### Your task
Beneath this line sits some data. Return only its lines from the one holding "The bowling pin (purple)" through the one holding "What was the vase", inclusive, exactly, with the images removed.

### Data to use
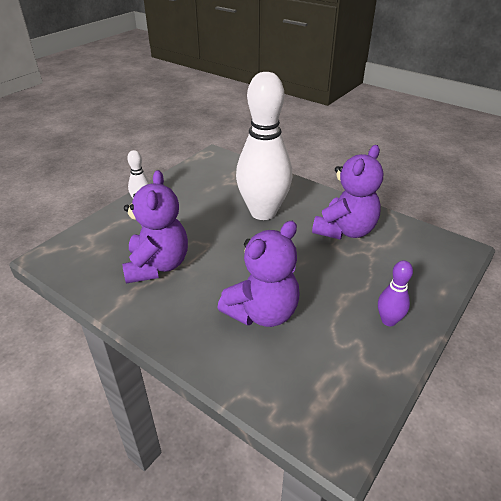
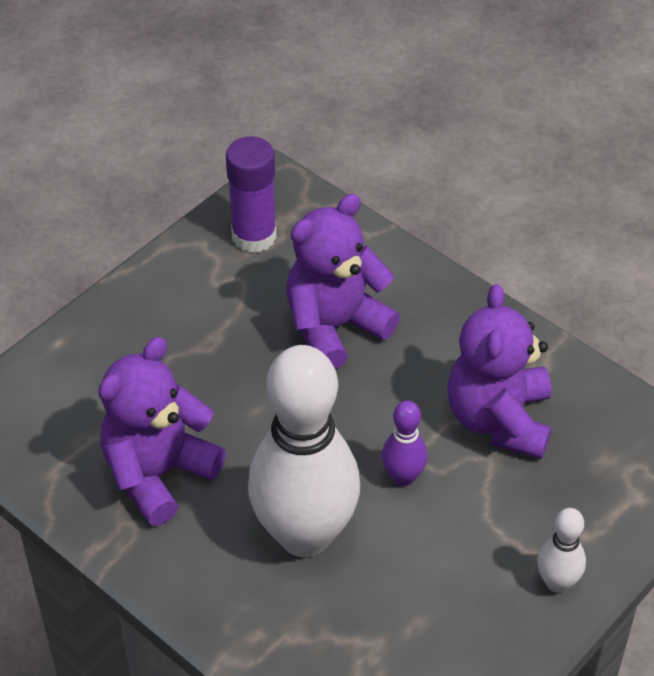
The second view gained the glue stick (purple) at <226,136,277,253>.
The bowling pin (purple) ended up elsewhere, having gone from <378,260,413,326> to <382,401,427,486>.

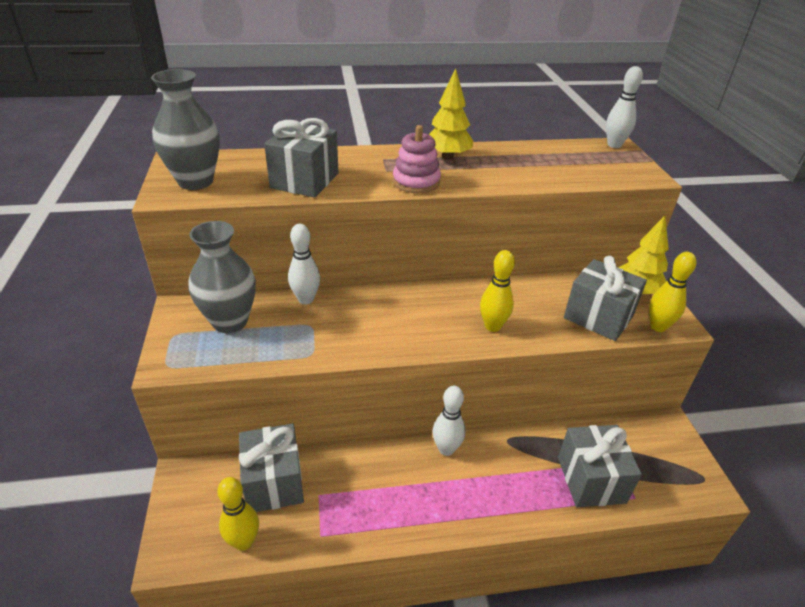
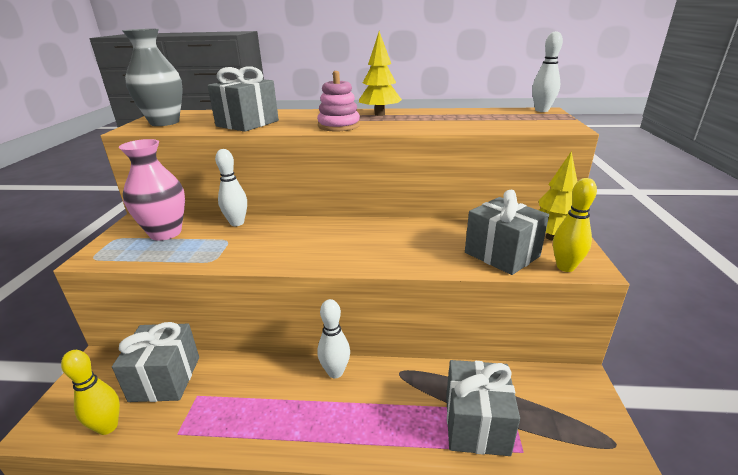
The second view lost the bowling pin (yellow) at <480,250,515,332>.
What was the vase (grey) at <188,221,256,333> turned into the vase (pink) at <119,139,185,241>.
* * *
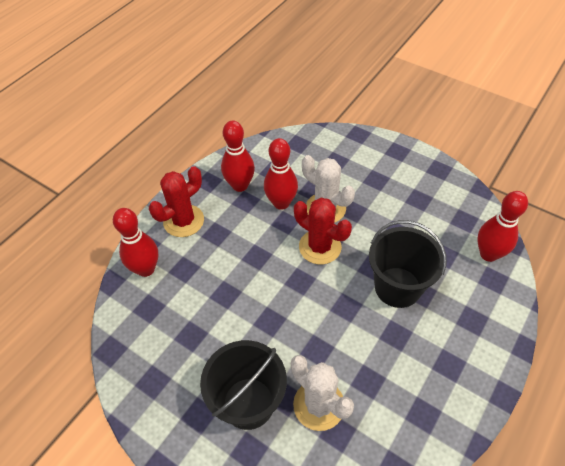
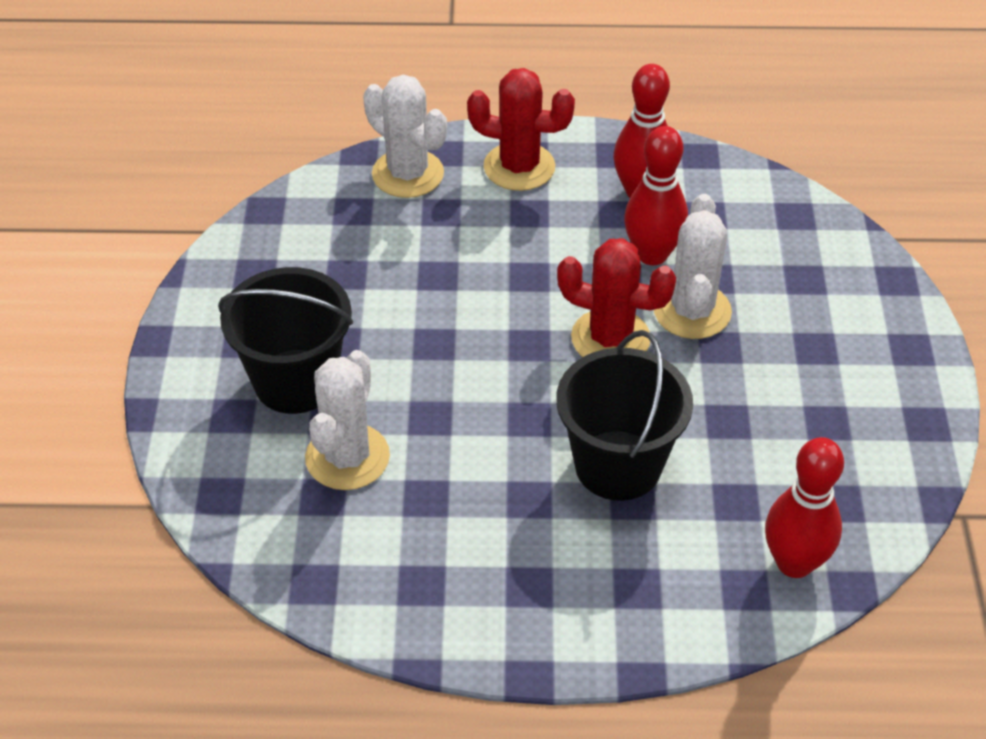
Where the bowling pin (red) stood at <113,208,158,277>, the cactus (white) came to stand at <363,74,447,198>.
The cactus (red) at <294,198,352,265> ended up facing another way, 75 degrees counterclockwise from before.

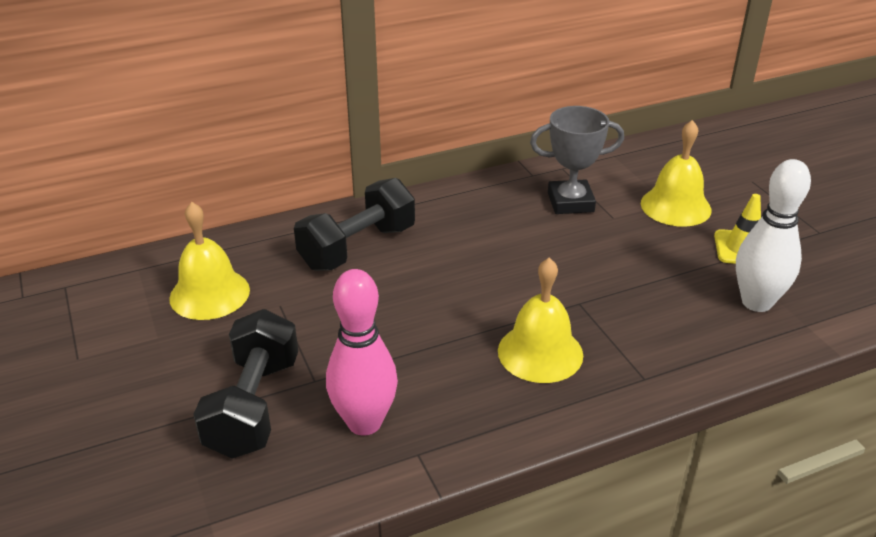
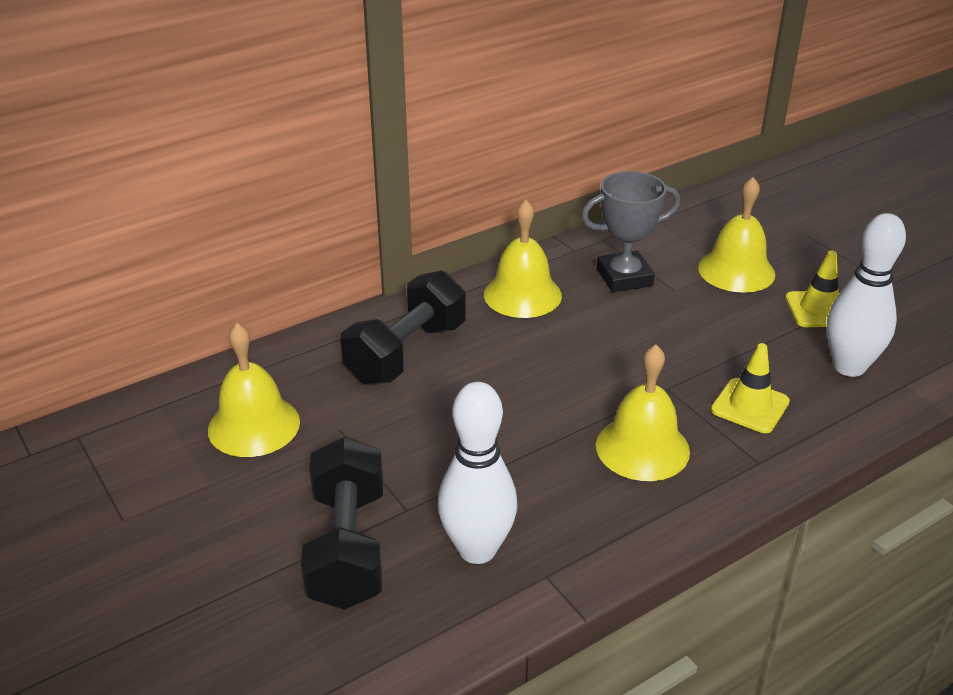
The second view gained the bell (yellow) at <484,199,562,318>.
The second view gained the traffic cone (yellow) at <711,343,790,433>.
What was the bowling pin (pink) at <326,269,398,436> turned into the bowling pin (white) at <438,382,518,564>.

### Solution to this exercise
The bowling pin (purple) ended up elsewhere, having gone from <378,260,413,326> to <382,401,427,486>.

The second view lost the bowling pin (yellow) at <480,250,515,332>.
What was the vase (grey) at <188,221,256,333> turned into the vase (pink) at <119,139,185,241>.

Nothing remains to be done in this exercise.